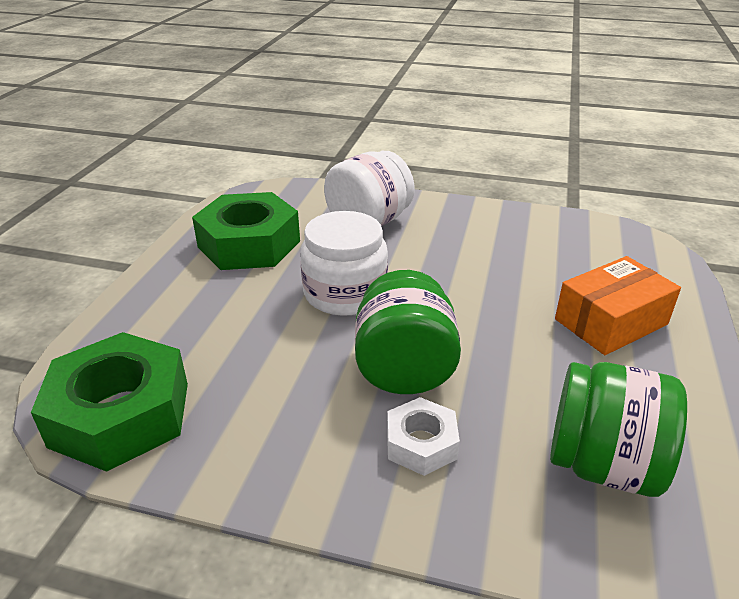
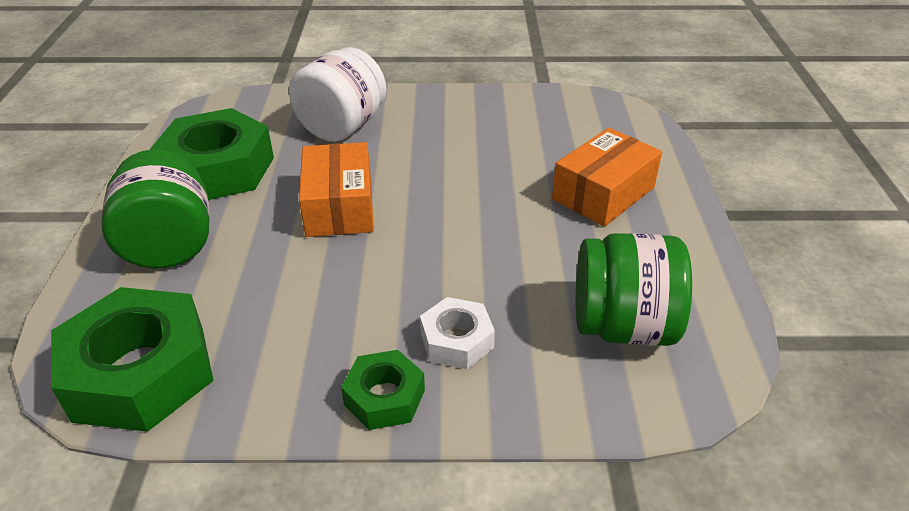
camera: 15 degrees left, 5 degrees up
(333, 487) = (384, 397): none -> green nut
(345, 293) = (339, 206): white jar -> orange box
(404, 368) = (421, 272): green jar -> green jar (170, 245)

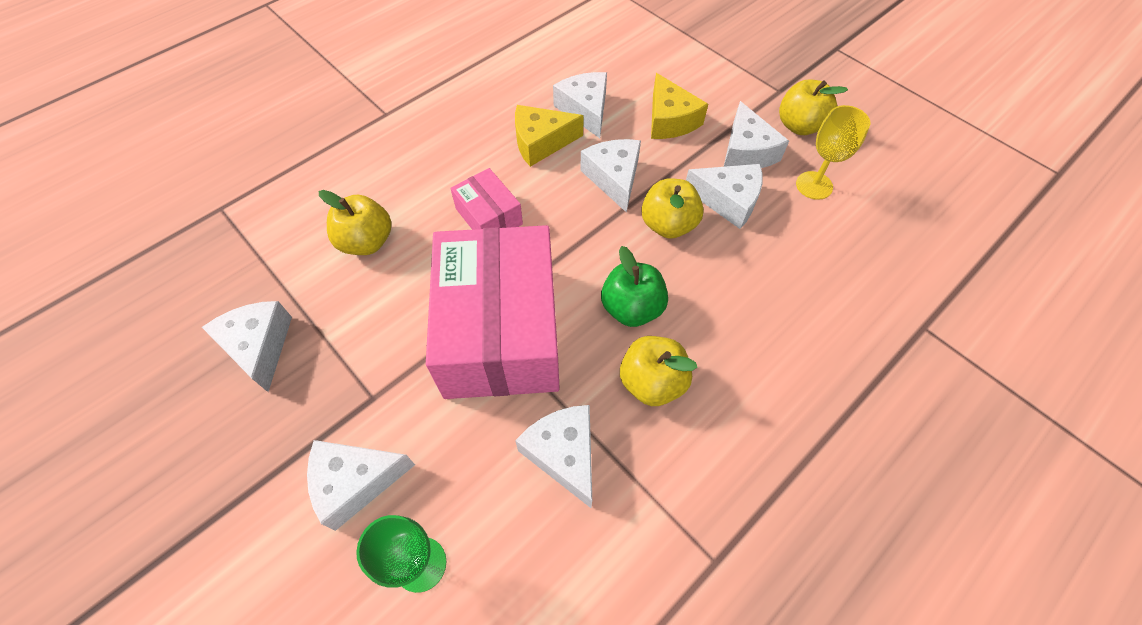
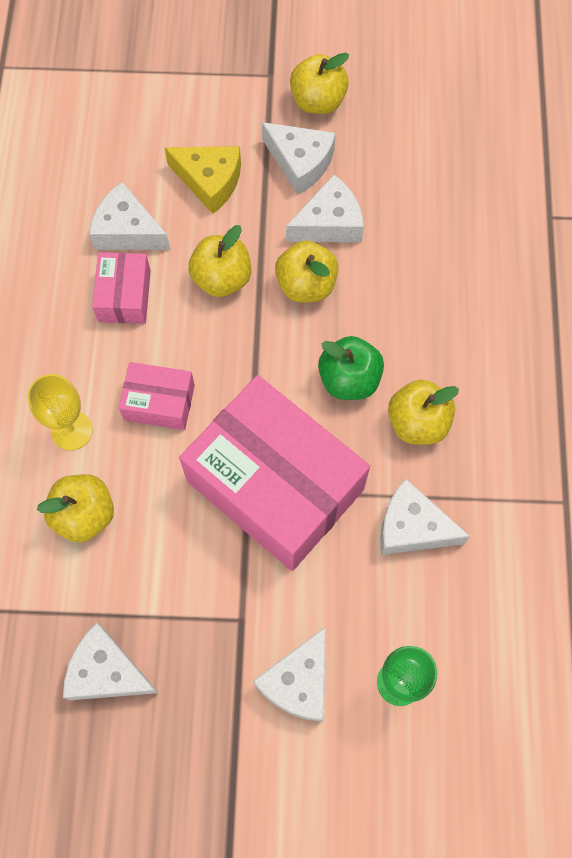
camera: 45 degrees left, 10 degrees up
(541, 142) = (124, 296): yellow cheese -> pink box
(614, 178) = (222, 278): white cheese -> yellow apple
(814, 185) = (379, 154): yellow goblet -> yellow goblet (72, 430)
════════
▸ WORK REQUIRED:
Extract the text of all the records above verbatim, excluding pictures.

▸ EXERCISE SOLUTION:
camera: 15 degrees left, 5 degrees up
(333, 487) = (384, 397): none -> green nut
(345, 293) = (339, 206): white jar -> orange box
(404, 368) = (421, 272): green jar -> green jar (170, 245)

camera: 45 degrees left, 10 degrees up
(541, 142) = (124, 296): yellow cheese -> pink box
(614, 178) = (222, 278): white cheese -> yellow apple
(814, 185) = (379, 154): yellow goblet -> yellow goblet (72, 430)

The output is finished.